ACTIVITY |
In the records that follow, find the line containing "IC101 pin PB2: none -> NET2" and the line containing "IC102 pin VOUT: none -> NET1", then transcribe both and every line between them exactly, omitting pictures.

START RECORDS FOR THE EXERCISE

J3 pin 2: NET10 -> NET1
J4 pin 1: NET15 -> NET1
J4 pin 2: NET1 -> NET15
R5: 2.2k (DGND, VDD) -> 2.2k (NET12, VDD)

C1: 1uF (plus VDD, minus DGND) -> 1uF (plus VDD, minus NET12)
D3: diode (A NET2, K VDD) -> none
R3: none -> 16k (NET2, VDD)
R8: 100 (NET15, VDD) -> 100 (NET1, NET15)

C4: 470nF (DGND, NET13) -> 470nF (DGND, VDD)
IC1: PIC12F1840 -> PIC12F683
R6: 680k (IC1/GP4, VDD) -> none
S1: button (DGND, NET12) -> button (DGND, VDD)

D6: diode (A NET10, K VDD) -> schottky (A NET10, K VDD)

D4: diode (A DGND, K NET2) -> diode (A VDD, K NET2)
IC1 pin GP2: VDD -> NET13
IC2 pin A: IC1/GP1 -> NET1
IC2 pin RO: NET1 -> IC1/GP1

END RECORDS FOR THE EXERCISE
START RECORDS FOR THE EXERCISE

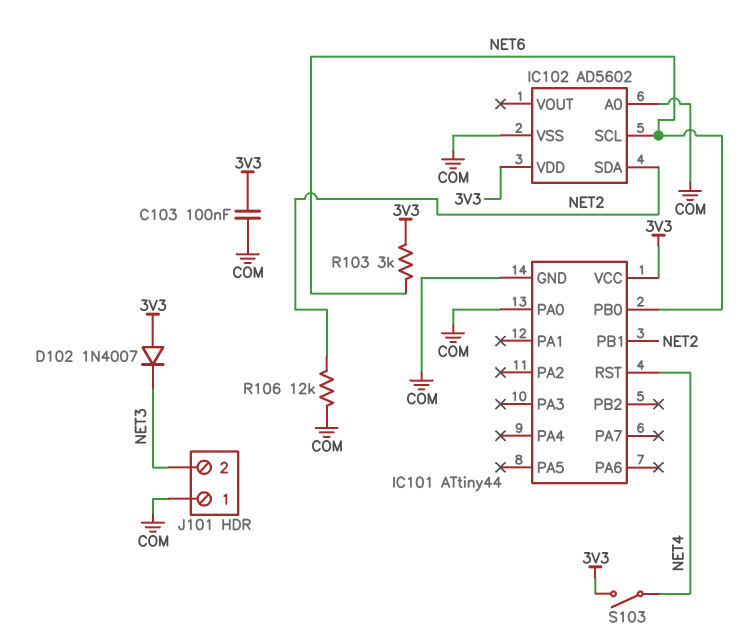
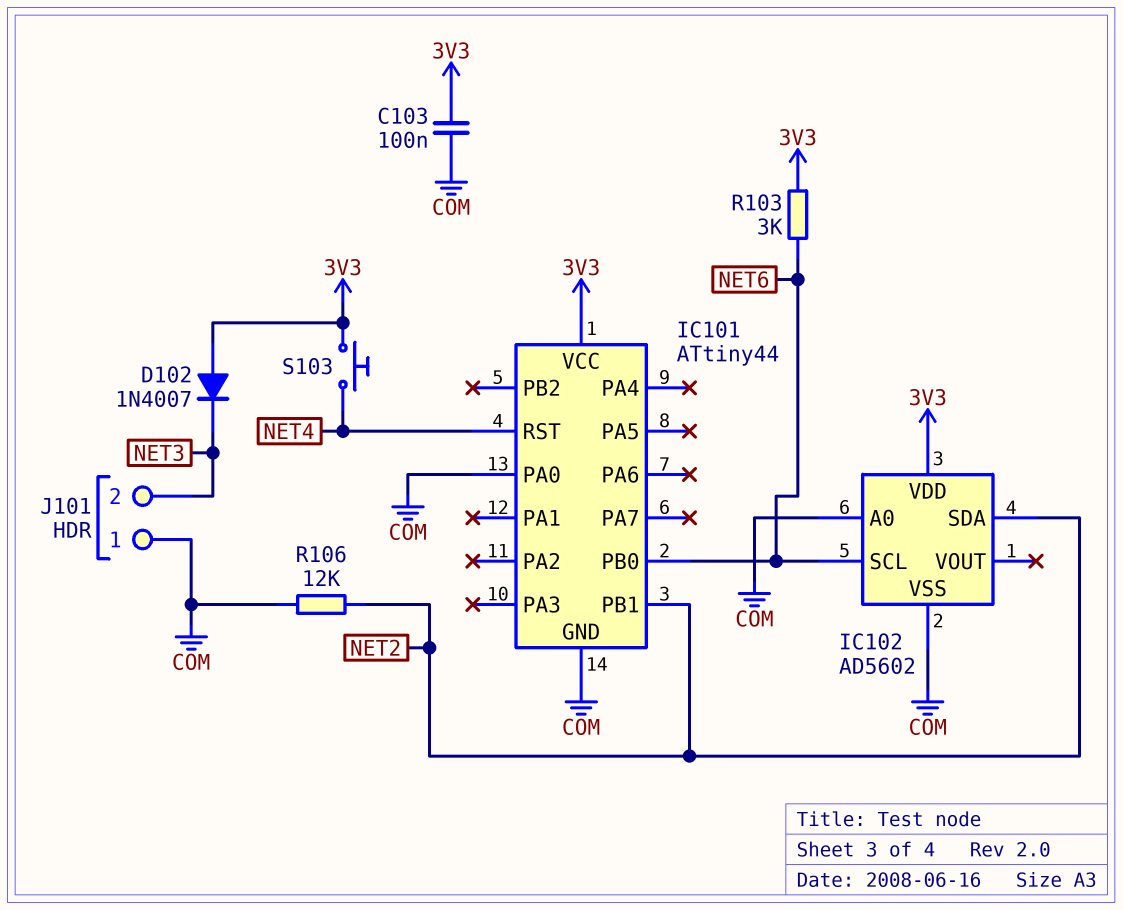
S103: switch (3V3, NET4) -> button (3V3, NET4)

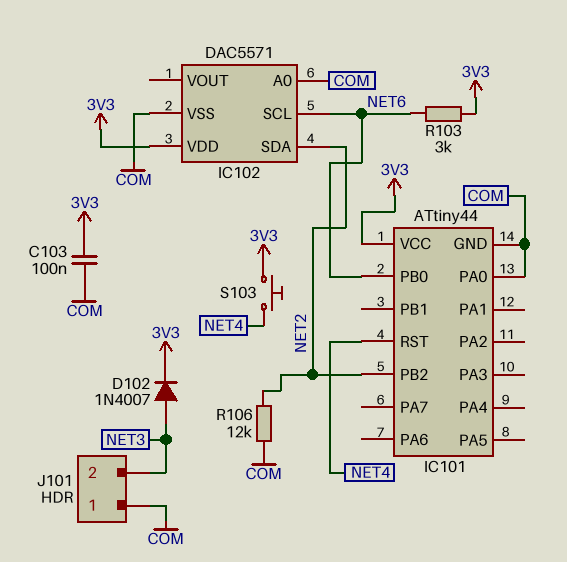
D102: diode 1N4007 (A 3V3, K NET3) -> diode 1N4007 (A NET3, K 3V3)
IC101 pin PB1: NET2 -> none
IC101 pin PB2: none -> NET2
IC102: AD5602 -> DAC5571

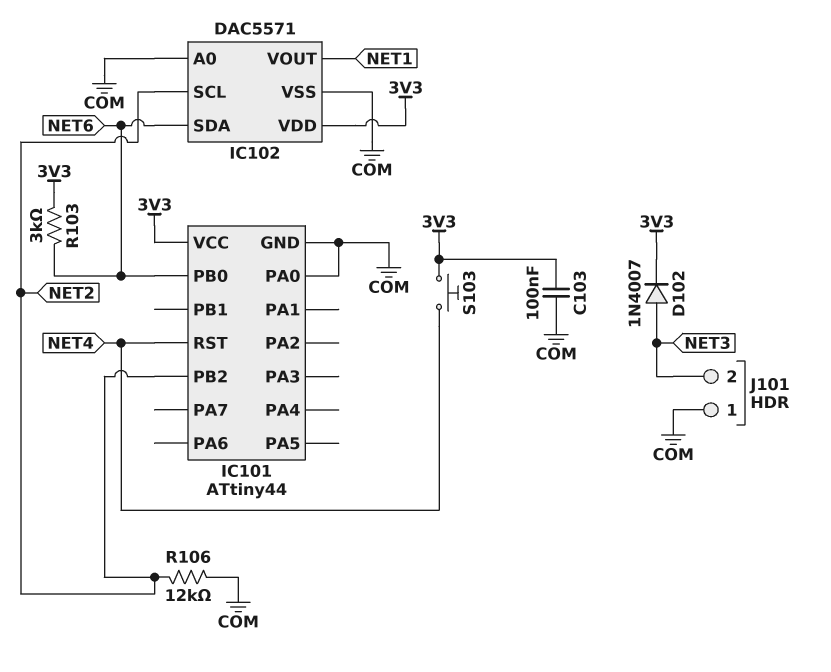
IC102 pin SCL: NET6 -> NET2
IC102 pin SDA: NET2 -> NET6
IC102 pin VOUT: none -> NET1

END RECORDS FOR THE EXERCISE
START RECORDS FOR THE EXERCISE

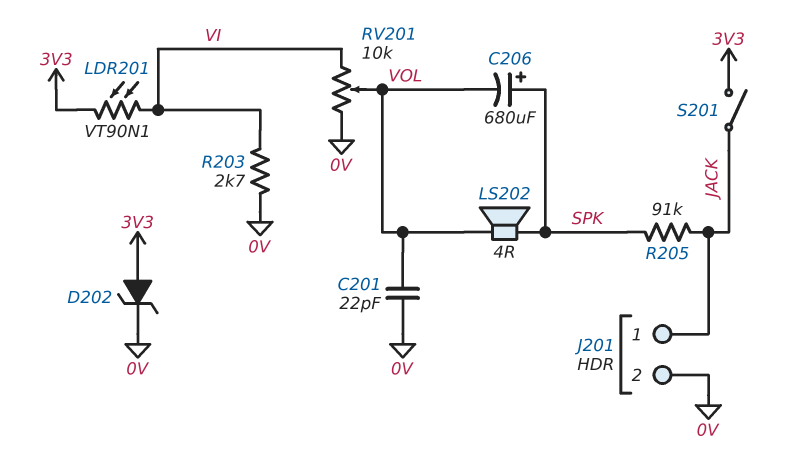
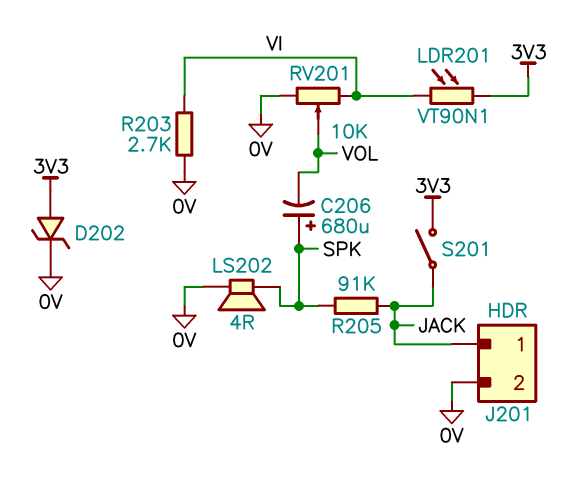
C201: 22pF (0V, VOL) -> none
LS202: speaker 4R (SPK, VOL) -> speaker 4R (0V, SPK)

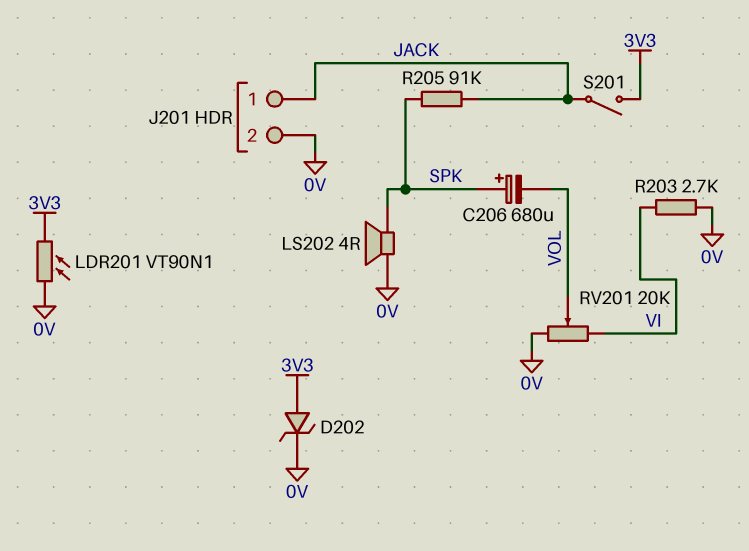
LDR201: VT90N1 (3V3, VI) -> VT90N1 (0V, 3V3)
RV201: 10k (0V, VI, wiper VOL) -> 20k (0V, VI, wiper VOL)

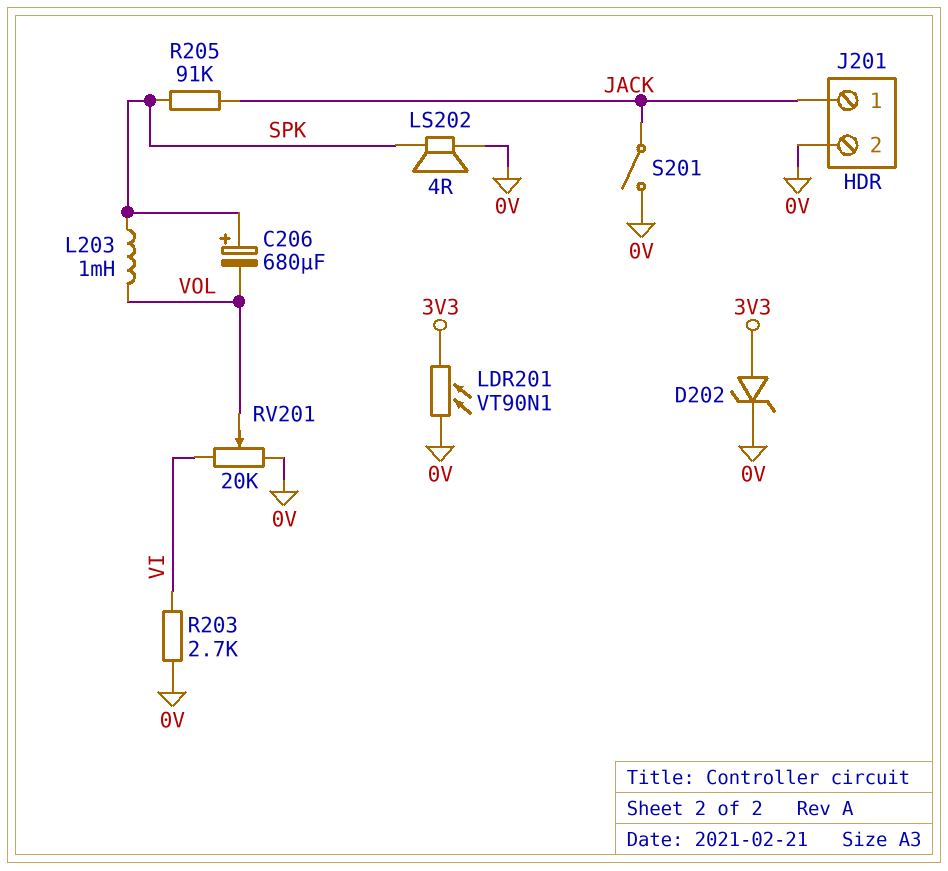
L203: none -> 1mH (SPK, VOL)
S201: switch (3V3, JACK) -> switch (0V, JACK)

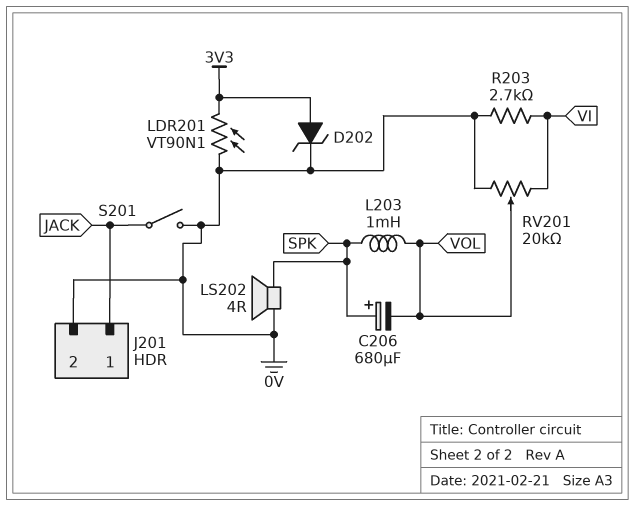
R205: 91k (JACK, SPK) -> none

END RECORDS FOR THE EXERCISE

YOUR RESPONSE |
IC101 pin PB2: none -> NET2
IC102: AD5602 -> DAC5571

IC102 pin SCL: NET6 -> NET2
IC102 pin SDA: NET2 -> NET6
IC102 pin VOUT: none -> NET1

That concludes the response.